- **Task instructions**
Once the line containing "- brown notebook (2nd from left)" is found in the entries below, reproduce it and every line after it, stopping at and including the line containing "to teal ruler"; reproduce nothing else, and keep each line exact.
Segment Start: Records shown
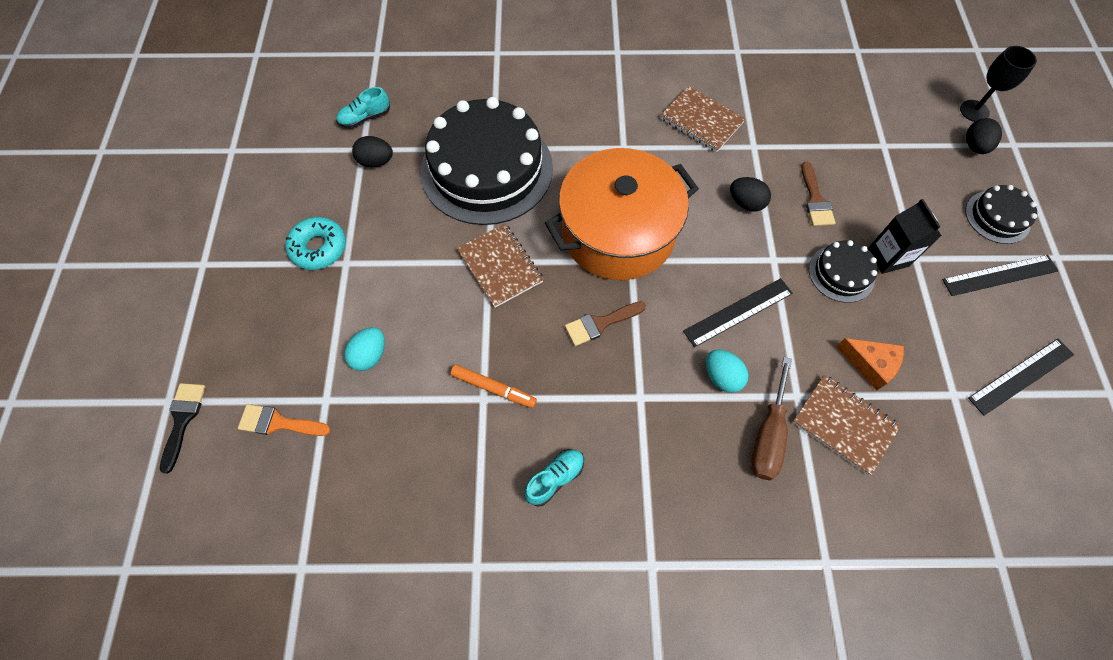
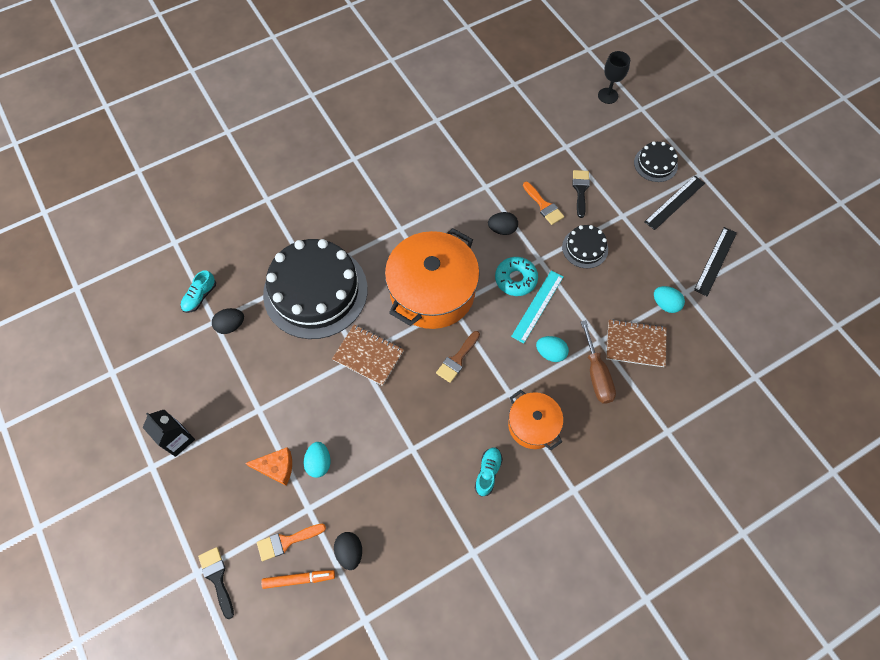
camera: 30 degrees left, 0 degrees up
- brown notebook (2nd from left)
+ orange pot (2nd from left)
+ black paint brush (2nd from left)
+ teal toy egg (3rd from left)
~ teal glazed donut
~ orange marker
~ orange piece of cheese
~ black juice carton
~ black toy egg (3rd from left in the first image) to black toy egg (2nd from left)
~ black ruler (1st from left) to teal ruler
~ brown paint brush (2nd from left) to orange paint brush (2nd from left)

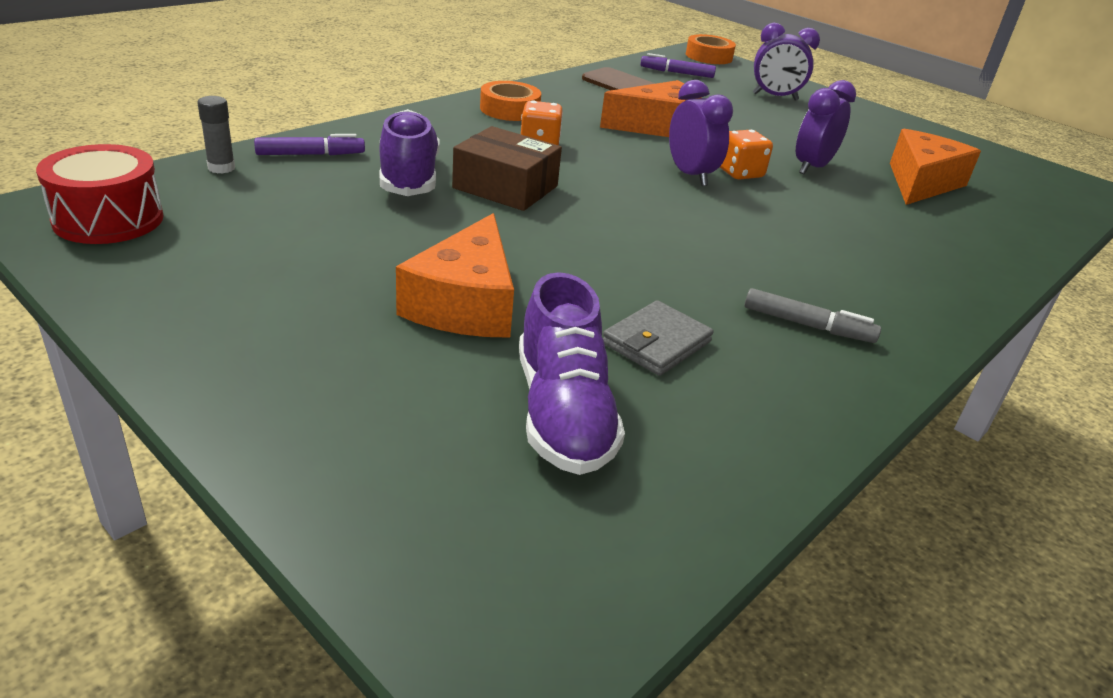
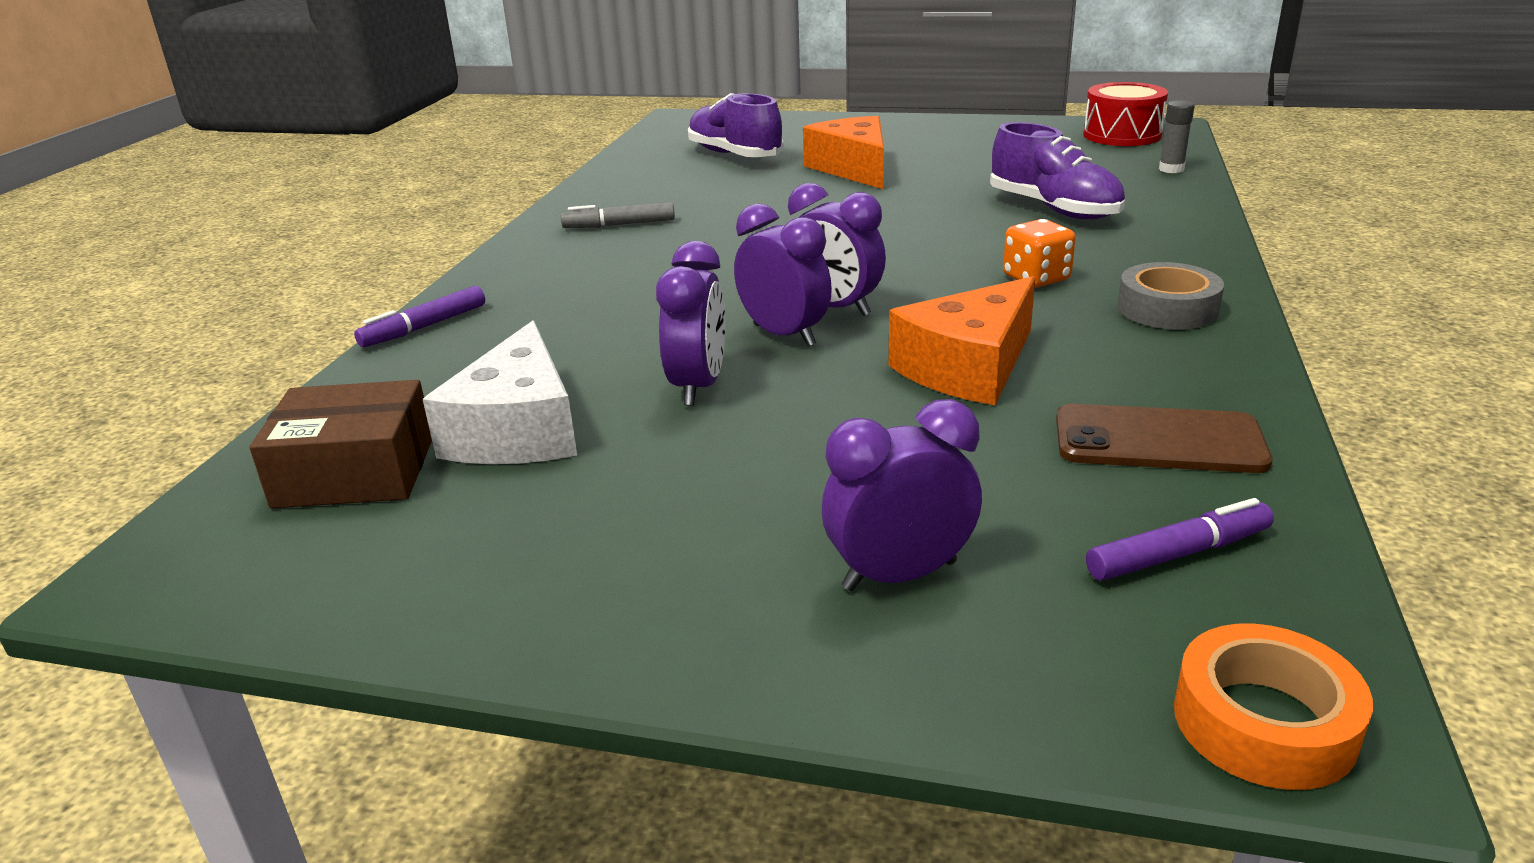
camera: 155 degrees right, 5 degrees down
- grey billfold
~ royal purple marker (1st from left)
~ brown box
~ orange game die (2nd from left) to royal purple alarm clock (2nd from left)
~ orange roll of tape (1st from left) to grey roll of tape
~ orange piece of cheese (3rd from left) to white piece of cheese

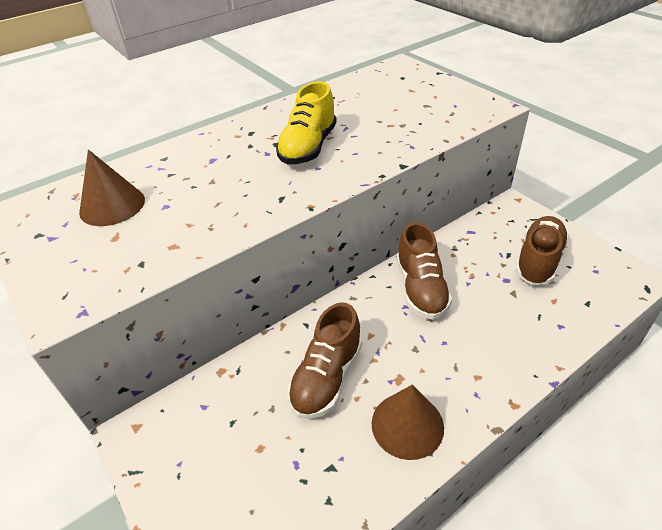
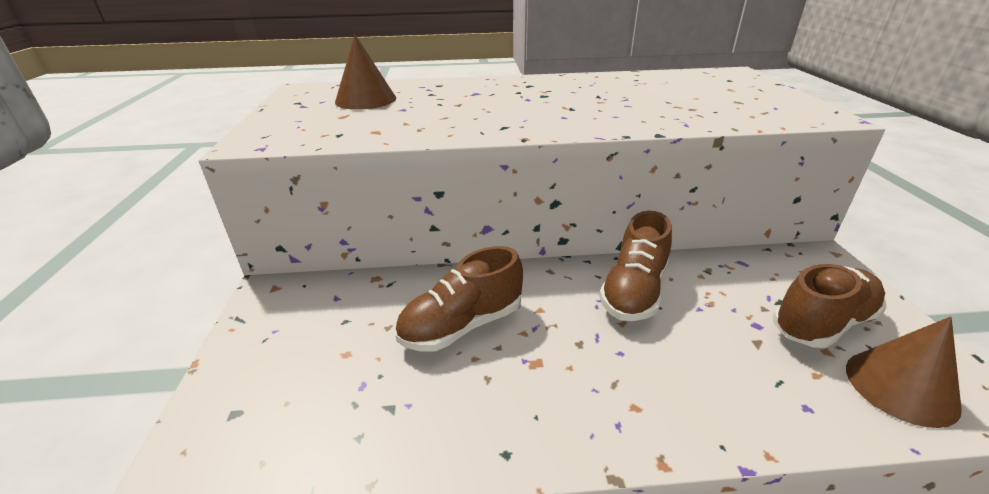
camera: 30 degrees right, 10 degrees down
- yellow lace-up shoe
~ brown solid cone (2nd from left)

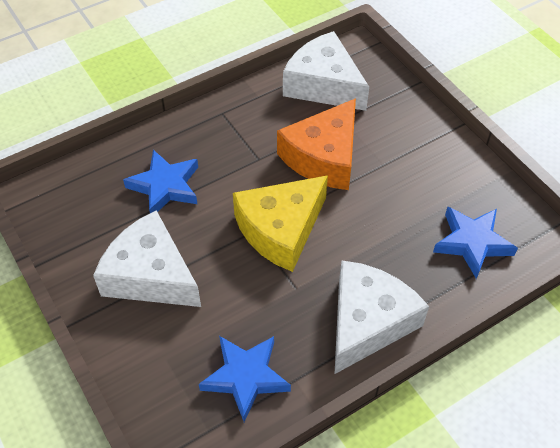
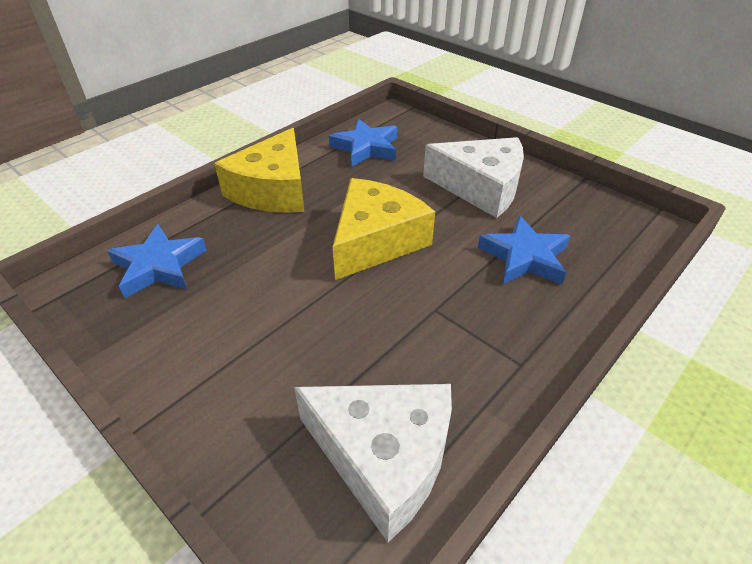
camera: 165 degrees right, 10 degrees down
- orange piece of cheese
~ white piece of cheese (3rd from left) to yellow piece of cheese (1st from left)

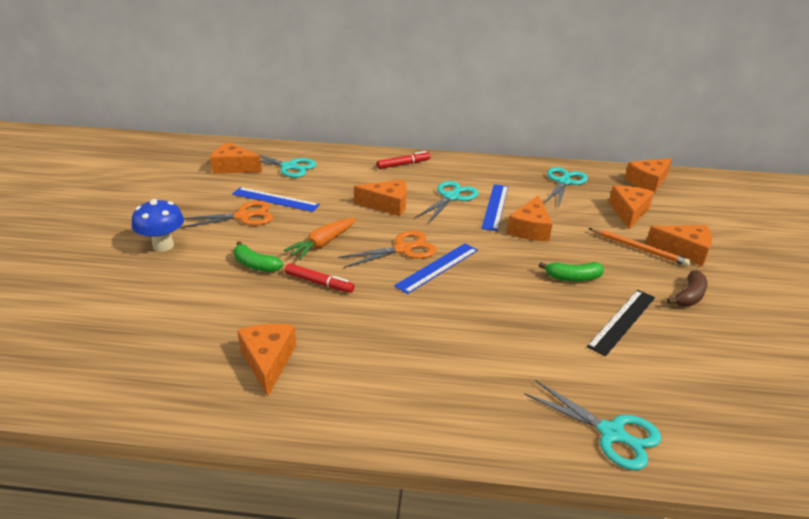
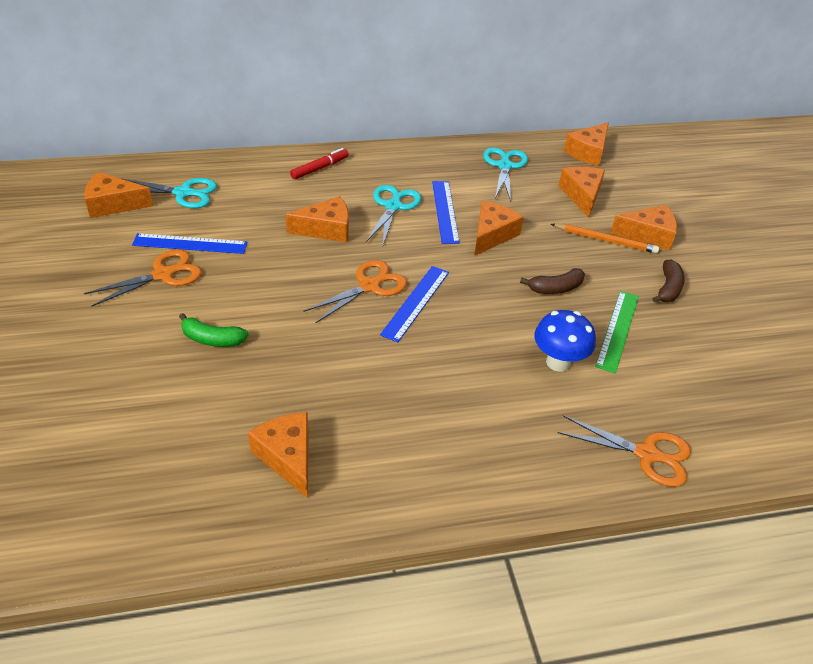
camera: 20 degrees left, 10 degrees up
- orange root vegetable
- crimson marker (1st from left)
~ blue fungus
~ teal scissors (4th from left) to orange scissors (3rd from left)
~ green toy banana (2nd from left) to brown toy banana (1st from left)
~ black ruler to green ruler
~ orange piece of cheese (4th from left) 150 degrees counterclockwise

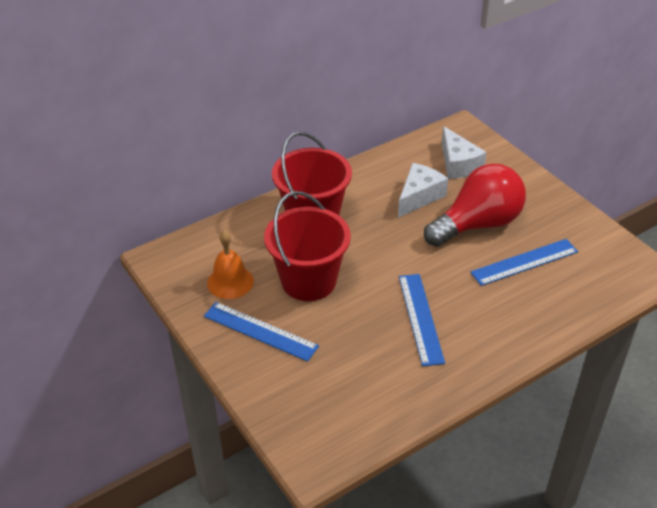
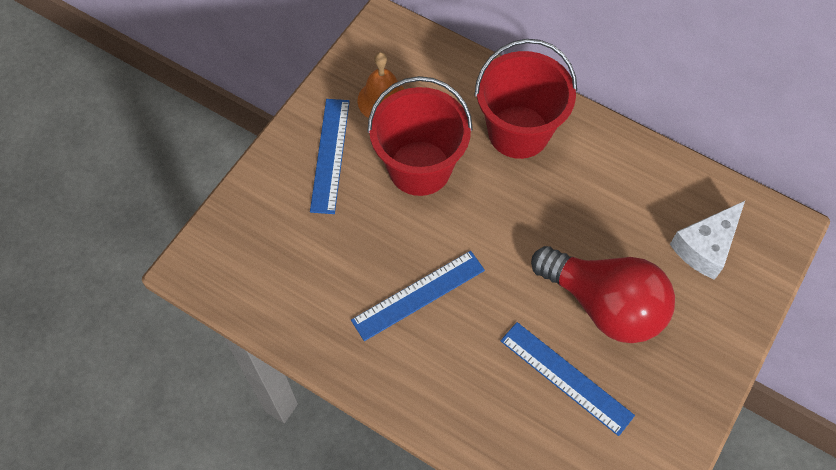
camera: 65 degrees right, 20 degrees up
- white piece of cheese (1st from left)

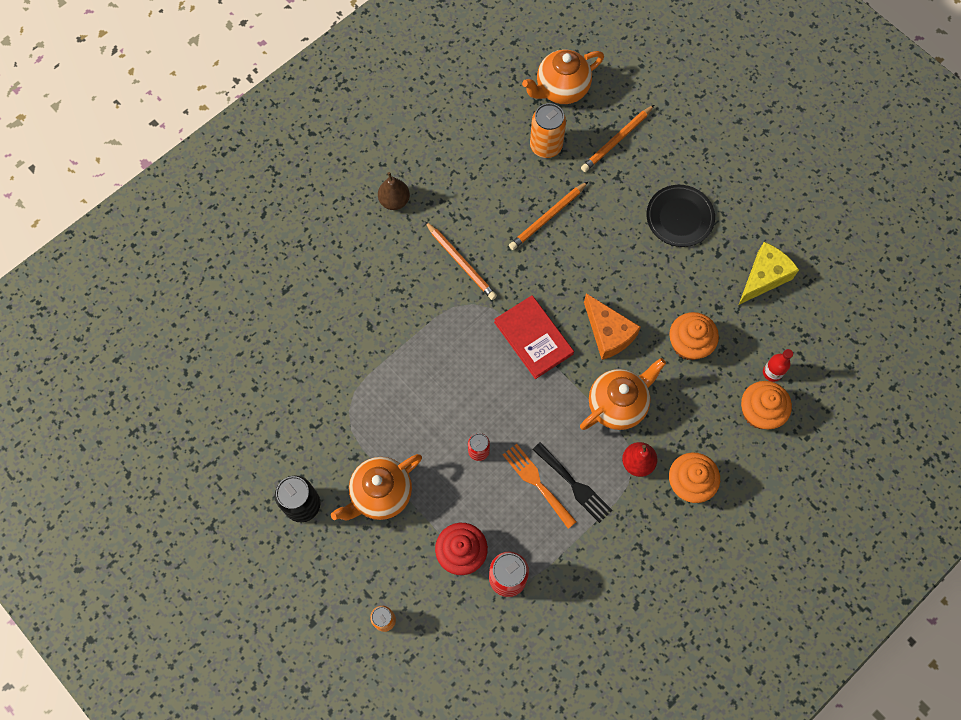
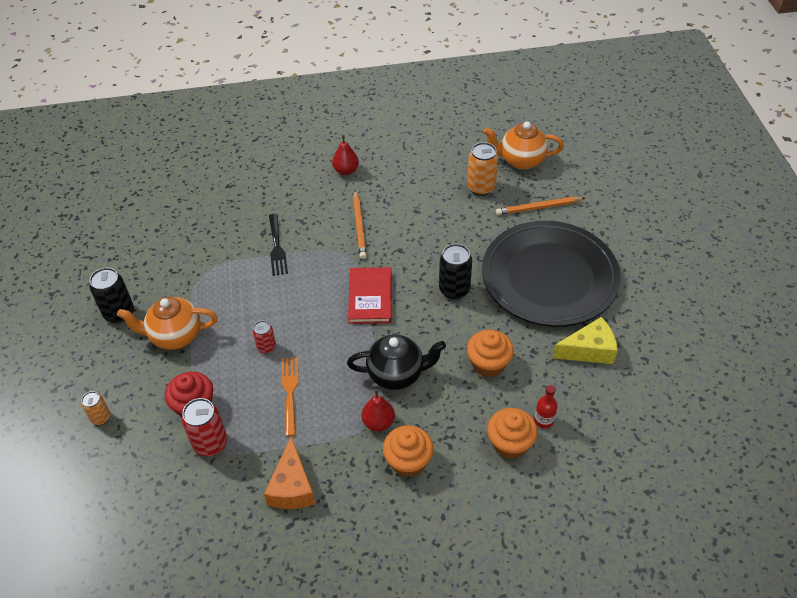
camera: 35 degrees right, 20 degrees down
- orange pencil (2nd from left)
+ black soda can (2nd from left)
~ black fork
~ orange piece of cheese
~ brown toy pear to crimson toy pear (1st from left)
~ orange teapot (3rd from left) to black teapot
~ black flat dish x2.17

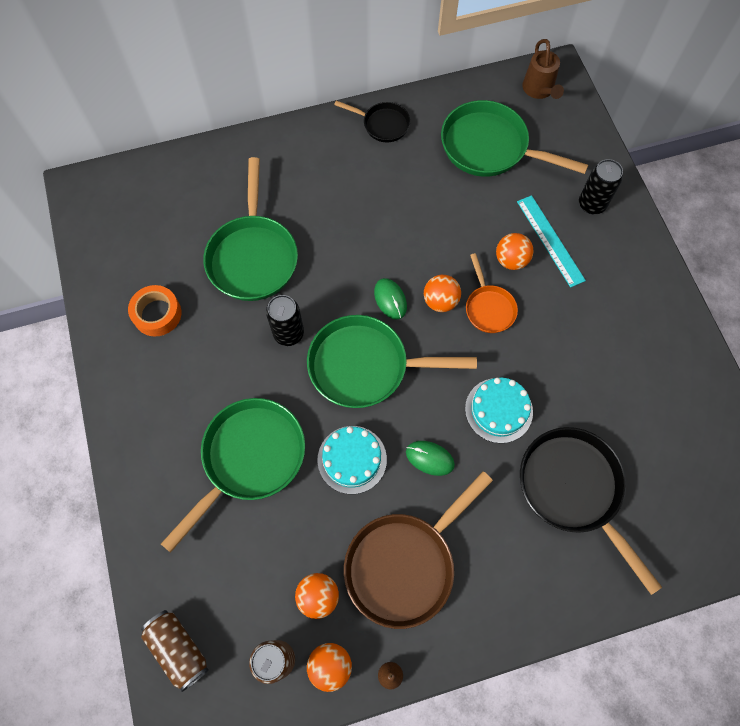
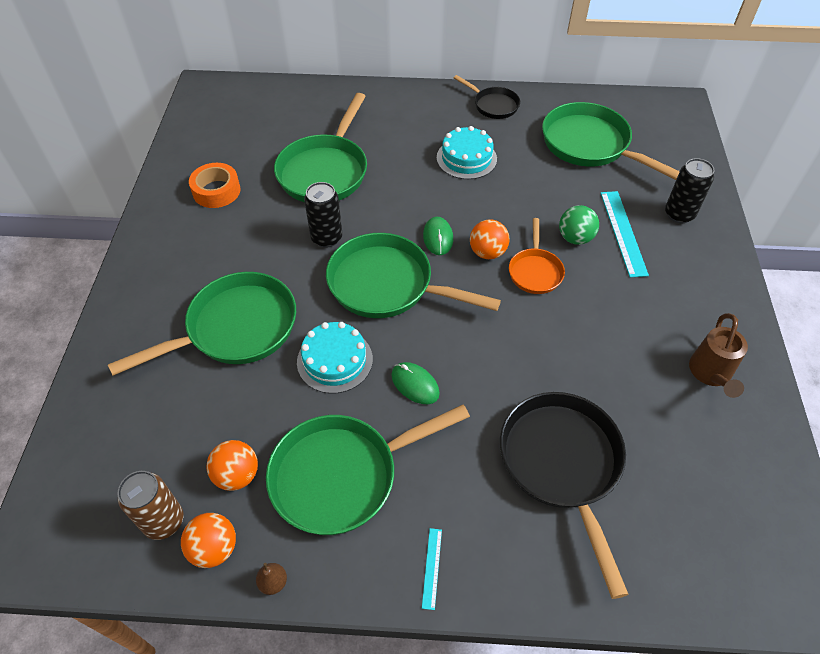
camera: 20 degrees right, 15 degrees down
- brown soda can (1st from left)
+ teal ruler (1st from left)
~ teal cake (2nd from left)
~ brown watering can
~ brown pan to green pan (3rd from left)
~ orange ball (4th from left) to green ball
Segment End: Records shown
- **Task result**
- brown notebook (2nd from left)
+ orange pot (2nd from left)
+ black paint brush (2nd from left)
+ teal toy egg (3rd from left)
~ teal glazed donut
~ orange marker
~ orange piece of cheese
~ black juice carton
~ black toy egg (3rd from left in the first image) to black toy egg (2nd from left)
~ black ruler (1st from left) to teal ruler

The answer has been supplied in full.